> [TASK INSTRUCTIONS]: How many lines in the records below contain "green"? Reply with the number alone.
++++++++++++++++++++
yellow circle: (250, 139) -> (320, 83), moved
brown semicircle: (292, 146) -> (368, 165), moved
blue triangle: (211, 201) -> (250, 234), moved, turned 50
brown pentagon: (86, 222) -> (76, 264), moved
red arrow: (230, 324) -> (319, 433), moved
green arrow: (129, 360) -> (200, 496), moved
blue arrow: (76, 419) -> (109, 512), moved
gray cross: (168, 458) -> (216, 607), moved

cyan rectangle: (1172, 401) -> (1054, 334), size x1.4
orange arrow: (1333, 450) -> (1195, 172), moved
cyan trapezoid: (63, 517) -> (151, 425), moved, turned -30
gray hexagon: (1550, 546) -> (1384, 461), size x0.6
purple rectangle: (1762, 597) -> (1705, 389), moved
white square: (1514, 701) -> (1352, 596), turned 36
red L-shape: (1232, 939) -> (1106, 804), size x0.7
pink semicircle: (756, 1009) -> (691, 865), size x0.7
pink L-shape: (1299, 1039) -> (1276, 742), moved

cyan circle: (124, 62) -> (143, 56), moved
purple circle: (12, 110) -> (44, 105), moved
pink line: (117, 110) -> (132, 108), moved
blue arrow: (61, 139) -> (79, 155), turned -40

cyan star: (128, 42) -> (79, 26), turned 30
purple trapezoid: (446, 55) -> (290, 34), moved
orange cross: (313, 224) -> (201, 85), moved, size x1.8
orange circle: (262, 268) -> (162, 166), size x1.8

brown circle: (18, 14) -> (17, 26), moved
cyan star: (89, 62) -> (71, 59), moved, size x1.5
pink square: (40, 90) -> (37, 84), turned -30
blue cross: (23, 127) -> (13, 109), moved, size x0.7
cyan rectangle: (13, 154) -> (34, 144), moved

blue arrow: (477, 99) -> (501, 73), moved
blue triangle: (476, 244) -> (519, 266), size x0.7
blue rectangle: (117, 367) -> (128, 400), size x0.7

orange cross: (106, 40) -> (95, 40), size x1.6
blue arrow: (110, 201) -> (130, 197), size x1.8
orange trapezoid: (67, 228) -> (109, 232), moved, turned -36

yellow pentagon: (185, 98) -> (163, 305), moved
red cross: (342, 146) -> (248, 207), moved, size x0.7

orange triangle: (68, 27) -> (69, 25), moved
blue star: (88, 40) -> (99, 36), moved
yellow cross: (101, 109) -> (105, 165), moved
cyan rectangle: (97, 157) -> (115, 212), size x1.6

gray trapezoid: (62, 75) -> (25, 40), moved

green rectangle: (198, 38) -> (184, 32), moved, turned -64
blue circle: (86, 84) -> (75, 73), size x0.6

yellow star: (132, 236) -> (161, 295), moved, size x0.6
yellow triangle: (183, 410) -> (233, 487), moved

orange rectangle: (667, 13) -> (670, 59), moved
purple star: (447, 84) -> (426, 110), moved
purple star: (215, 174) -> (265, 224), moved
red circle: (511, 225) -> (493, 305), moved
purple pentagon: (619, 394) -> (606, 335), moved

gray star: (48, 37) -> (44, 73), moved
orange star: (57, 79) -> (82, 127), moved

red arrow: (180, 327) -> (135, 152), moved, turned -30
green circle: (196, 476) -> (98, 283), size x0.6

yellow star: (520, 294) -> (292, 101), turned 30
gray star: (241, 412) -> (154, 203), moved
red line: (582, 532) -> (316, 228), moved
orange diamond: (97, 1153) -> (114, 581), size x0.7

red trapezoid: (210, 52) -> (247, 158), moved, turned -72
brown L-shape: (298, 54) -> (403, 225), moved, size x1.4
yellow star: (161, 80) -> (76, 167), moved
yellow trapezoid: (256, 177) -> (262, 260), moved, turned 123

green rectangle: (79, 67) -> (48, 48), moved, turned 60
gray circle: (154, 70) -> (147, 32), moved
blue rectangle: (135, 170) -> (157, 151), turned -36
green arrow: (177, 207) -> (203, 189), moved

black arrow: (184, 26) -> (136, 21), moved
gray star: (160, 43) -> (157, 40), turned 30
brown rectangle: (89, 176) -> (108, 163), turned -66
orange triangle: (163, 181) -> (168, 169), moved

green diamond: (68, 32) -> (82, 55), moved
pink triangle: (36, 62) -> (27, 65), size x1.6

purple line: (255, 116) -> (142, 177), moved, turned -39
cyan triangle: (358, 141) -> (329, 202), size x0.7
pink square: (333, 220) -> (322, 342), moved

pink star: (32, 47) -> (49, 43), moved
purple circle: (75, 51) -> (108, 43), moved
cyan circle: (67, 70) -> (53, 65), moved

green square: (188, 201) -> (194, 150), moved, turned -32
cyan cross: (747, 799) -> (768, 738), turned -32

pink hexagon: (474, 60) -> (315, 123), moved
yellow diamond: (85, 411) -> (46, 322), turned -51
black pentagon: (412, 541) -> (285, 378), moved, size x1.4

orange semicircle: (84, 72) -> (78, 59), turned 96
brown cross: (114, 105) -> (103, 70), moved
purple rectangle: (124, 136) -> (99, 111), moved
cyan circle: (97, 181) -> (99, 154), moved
++++++++++++++++++++
> [ANSWER BOX]: 7